#### [DIRECTIONS]
Please output all the entries word for word, without the pictures.

#### [PROVIDED ENTRIES]
^^^^^^^^

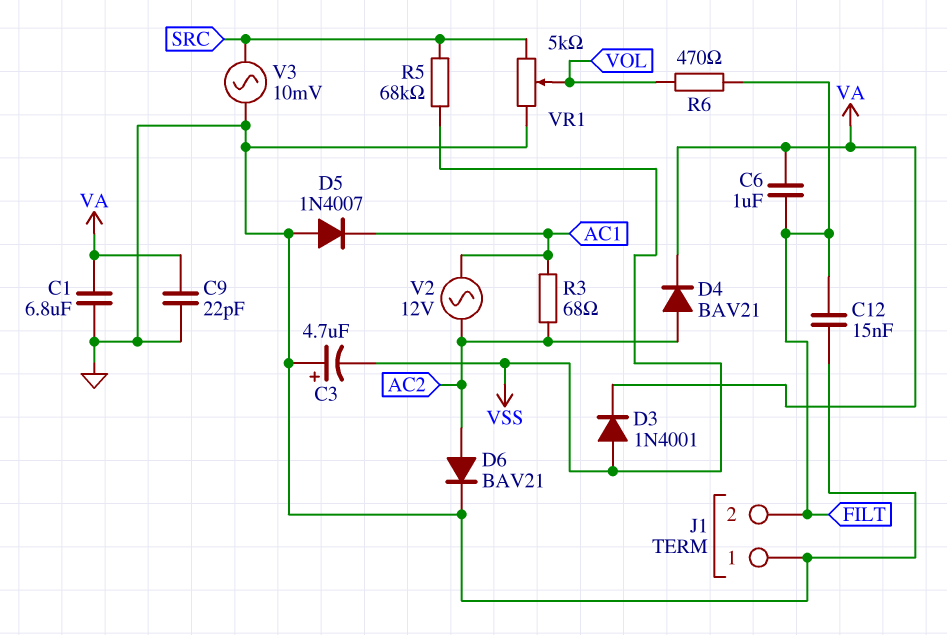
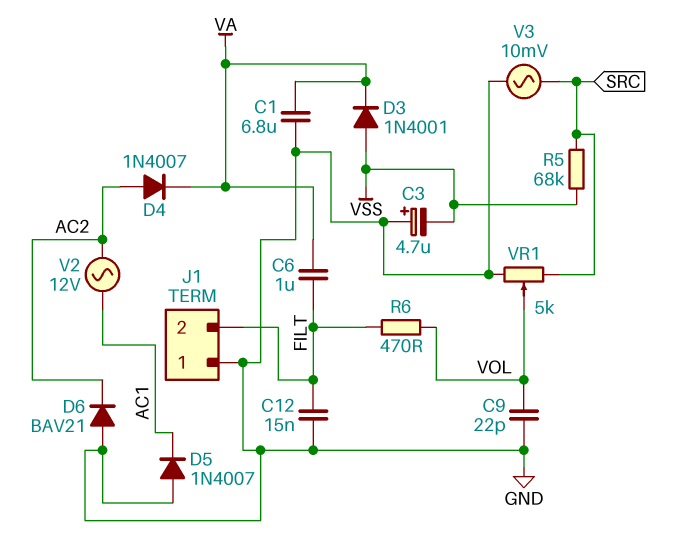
C9: 22pF (GND, VA) -> 22pF (GND, VOL)
D4: diode BAV21 (A AC2, K VA) -> diode 1N4007 (A AC2, K VA)
D6: diode BAV21 (A AC2, K GND) -> diode BAV21 (A GND, K AC2)
R3: 68 (AC1, AC2) -> none

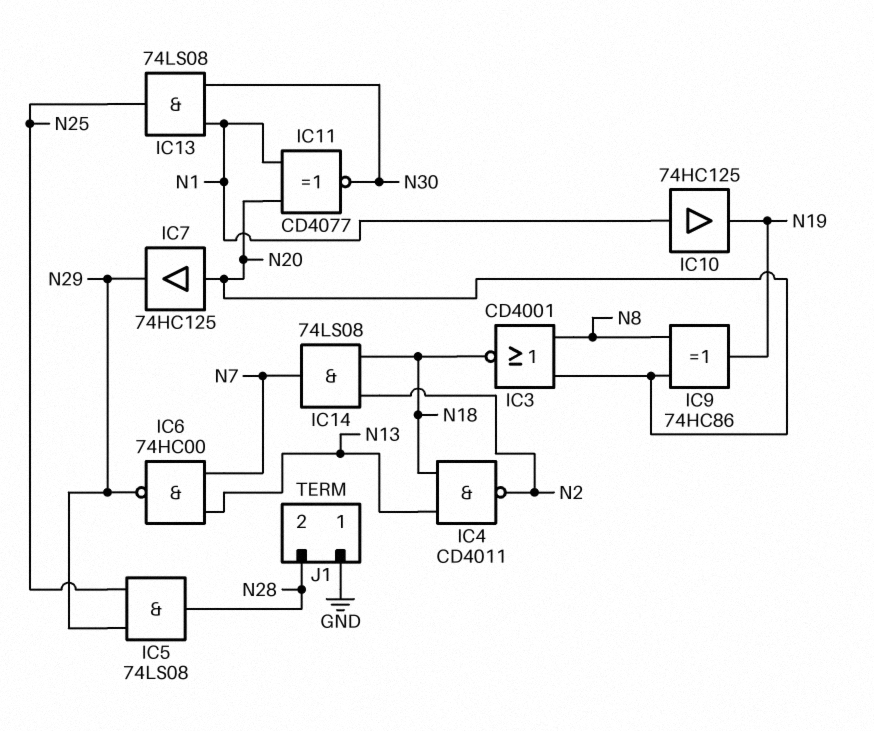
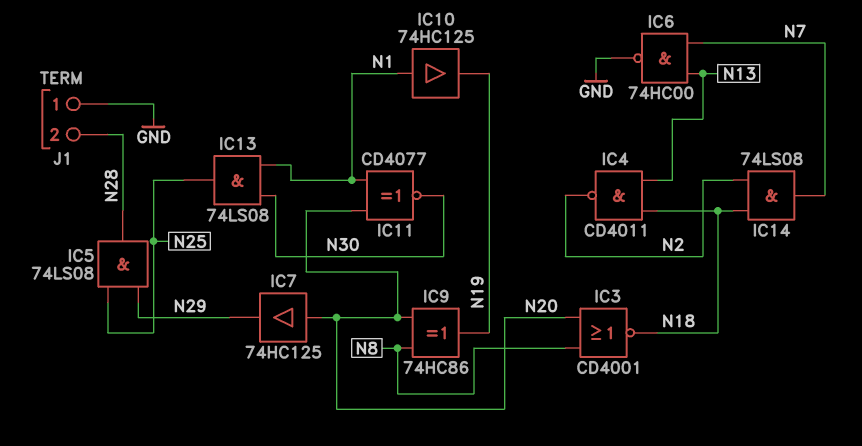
IC6: NAND 74HC00 (in N7, in N13, out N29) -> NAND 74HC00 (in N7, in N13, out GND)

^^^^^^^^

#### [WRITTEN ANSWER]
C9: 22pF (GND, VA) -> 22pF (GND, VOL)
D4: diode BAV21 (A AC2, K VA) -> diode 1N4007 (A AC2, K VA)
D6: diode BAV21 (A AC2, K GND) -> diode BAV21 (A GND, K AC2)
R3: 68 (AC1, AC2) -> none

IC6: NAND 74HC00 (in N7, in N13, out N29) -> NAND 74HC00 (in N7, in N13, out GND)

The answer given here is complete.